• Records for this task

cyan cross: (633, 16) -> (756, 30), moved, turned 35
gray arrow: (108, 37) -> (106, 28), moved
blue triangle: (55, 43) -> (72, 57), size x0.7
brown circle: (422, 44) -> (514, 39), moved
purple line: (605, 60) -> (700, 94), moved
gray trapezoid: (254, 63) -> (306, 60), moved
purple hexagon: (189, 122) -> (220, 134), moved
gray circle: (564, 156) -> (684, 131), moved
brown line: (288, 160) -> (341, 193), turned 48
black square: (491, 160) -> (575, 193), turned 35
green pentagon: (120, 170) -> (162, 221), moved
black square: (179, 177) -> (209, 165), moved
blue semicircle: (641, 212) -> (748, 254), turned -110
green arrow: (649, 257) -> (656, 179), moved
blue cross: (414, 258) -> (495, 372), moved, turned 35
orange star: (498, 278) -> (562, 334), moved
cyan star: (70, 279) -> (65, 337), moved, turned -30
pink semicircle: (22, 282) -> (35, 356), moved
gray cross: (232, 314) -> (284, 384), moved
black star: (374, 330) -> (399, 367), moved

• Work to be completed
Starting at the line above that holds "green pentagon: (120, 170)" and ending at the line that holds "pink semicircle: (22, 282)", transcribe each line exactly and include no other lines.

• Written reply
green pentagon: (120, 170) -> (162, 221), moved
black square: (179, 177) -> (209, 165), moved
blue semicircle: (641, 212) -> (748, 254), turned -110
green arrow: (649, 257) -> (656, 179), moved
blue cross: (414, 258) -> (495, 372), moved, turned 35
orange star: (498, 278) -> (562, 334), moved
cyan star: (70, 279) -> (65, 337), moved, turned -30
pink semicircle: (22, 282) -> (35, 356), moved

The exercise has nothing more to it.